## [WHAT YOU ARE ASKED TO DO]
Pictures do not belong in the copy, so please give every entry below again exactly.

## [TASK DATA]

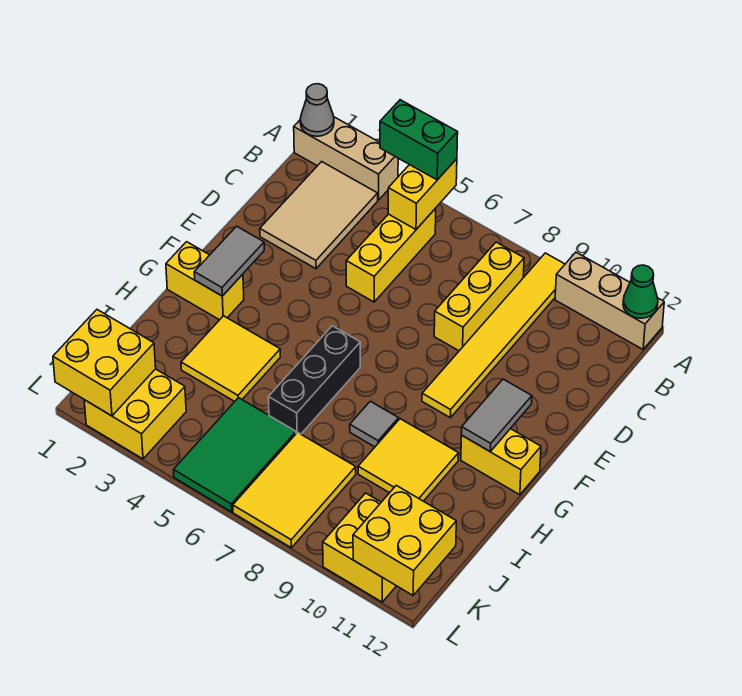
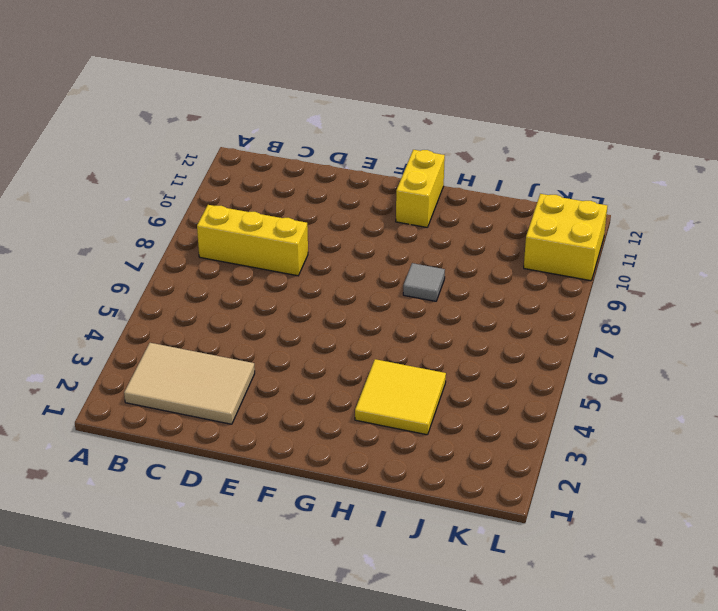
none -> tan brick A1:A3 level 1
none -> yellow tile A9:F9 level 1
none -> tan brick A10:A12 level 1

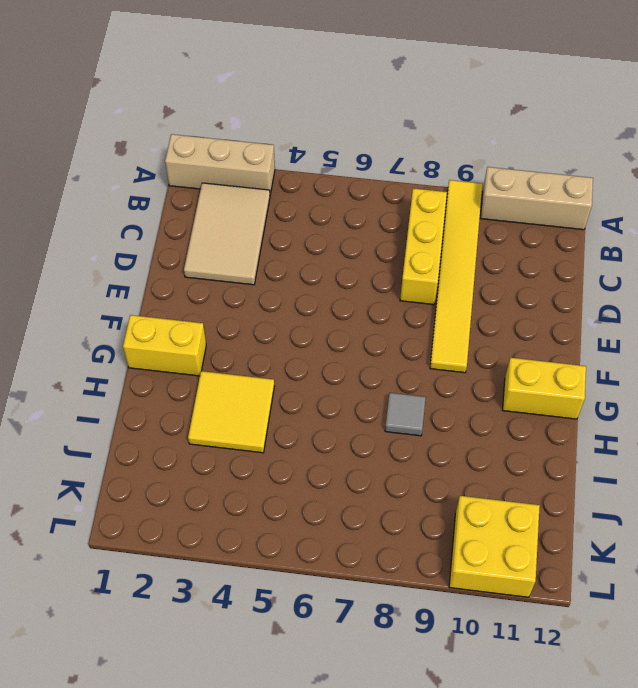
none -> yellow brick B5:D5 level 1
none -> black brick G6:I6 level 1
none -> yellow tile H9:I10 level 1

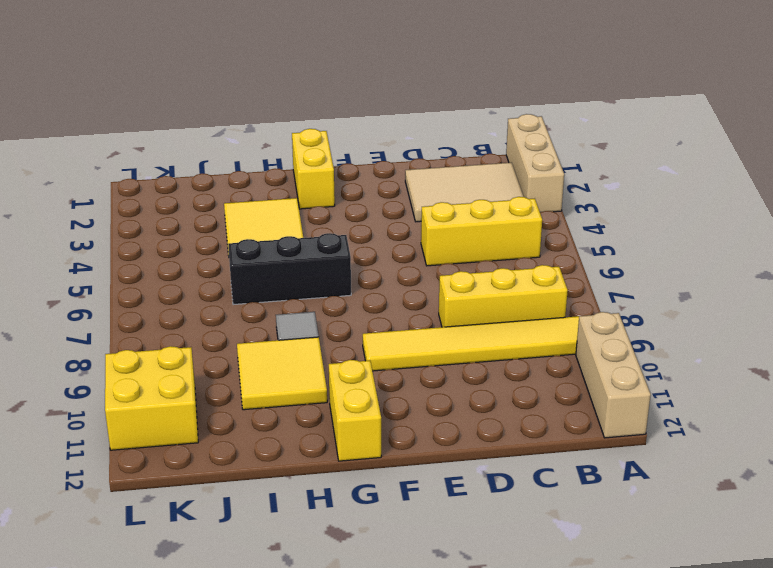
none -> green tile J5:L6 level 1
none -> yellow tile J7:L8 level 1
none -> yellow brick K2:L3 level 1

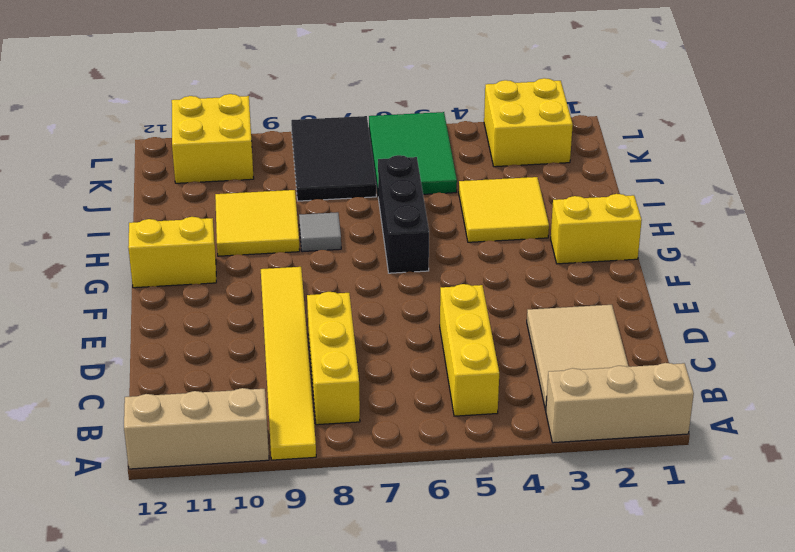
black tile J7:L8 level 1 -> yellow tile J7:L8 level 1
none -> grey cone A1 level 2
none -> yellow brick A5:B5 level 2
none -> green cone A12 level 2

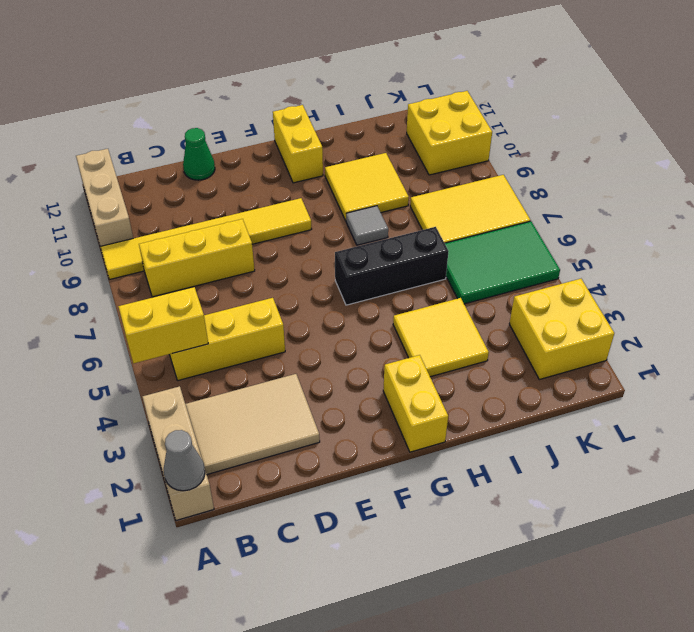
green cone D12 level 1 -> green cone A12 level 2
none -> grey tile F2:G2 level 2
none -> grey tile F11:G11 level 2
none -> yellow brick K1:L2 level 2

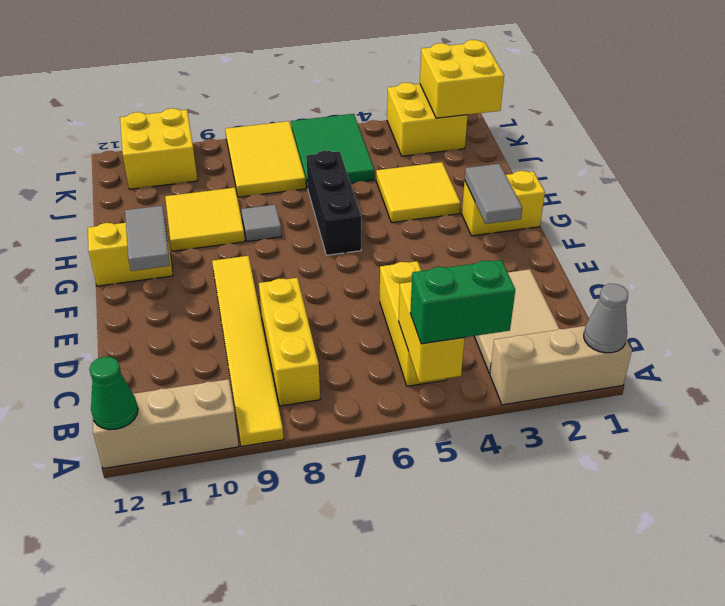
none -> yellow brick K11:L12 level 2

## [ANSWER SECTION]
none -> tan brick A1:A3 level 1
none -> yellow tile A9:F9 level 1
none -> tan brick A10:A12 level 1

none -> yellow brick B5:D5 level 1
none -> black brick G6:I6 level 1
none -> yellow tile H9:I10 level 1

none -> green tile J5:L6 level 1
none -> yellow tile J7:L8 level 1
none -> yellow brick K2:L3 level 1

black tile J7:L8 level 1 -> yellow tile J7:L8 level 1
none -> grey cone A1 level 2
none -> yellow brick A5:B5 level 2
none -> green cone A12 level 2

green cone D12 level 1 -> green cone A12 level 2
none -> grey tile F2:G2 level 2
none -> grey tile F11:G11 level 2
none -> yellow brick K1:L2 level 2

none -> yellow brick K11:L12 level 2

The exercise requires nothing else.